▸ **Problem details**: All lines from the one with "white brush [88,312,151,413]" through the final line of the records below must be written out exactly, with no other text.
*** Recorded data ***
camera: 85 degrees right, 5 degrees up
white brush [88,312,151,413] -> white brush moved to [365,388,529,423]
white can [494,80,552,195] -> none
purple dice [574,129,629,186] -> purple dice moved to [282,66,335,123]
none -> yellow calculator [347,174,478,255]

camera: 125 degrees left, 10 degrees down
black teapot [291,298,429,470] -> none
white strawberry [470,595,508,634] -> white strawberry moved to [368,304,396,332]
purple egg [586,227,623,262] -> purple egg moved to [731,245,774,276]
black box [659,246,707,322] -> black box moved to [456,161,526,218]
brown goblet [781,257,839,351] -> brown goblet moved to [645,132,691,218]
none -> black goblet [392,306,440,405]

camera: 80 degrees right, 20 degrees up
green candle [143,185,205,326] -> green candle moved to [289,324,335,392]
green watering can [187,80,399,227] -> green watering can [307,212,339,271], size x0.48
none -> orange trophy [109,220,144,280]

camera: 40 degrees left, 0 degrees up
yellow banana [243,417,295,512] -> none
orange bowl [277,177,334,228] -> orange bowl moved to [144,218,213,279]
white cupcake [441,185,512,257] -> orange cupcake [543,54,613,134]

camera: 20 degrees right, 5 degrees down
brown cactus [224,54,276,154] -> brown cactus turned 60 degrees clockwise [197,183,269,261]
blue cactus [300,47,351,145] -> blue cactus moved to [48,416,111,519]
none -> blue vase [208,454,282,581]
*** End of Recorded data ***
▸ **Reply**:
white brush [88,312,151,413] -> white brush moved to [365,388,529,423]
white can [494,80,552,195] -> none
purple dice [574,129,629,186] -> purple dice moved to [282,66,335,123]
none -> yellow calculator [347,174,478,255]

camera: 125 degrees left, 10 degrees down
black teapot [291,298,429,470] -> none
white strawberry [470,595,508,634] -> white strawberry moved to [368,304,396,332]
purple egg [586,227,623,262] -> purple egg moved to [731,245,774,276]
black box [659,246,707,322] -> black box moved to [456,161,526,218]
brown goblet [781,257,839,351] -> brown goblet moved to [645,132,691,218]
none -> black goblet [392,306,440,405]

camera: 80 degrees right, 20 degrees up
green candle [143,185,205,326] -> green candle moved to [289,324,335,392]
green watering can [187,80,399,227] -> green watering can [307,212,339,271], size x0.48
none -> orange trophy [109,220,144,280]

camera: 40 degrees left, 0 degrees up
yellow banana [243,417,295,512] -> none
orange bowl [277,177,334,228] -> orange bowl moved to [144,218,213,279]
white cupcake [441,185,512,257] -> orange cupcake [543,54,613,134]

camera: 20 degrees right, 5 degrees down
brown cactus [224,54,276,154] -> brown cactus turned 60 degrees clockwise [197,183,269,261]
blue cactus [300,47,351,145] -> blue cactus moved to [48,416,111,519]
none -> blue vase [208,454,282,581]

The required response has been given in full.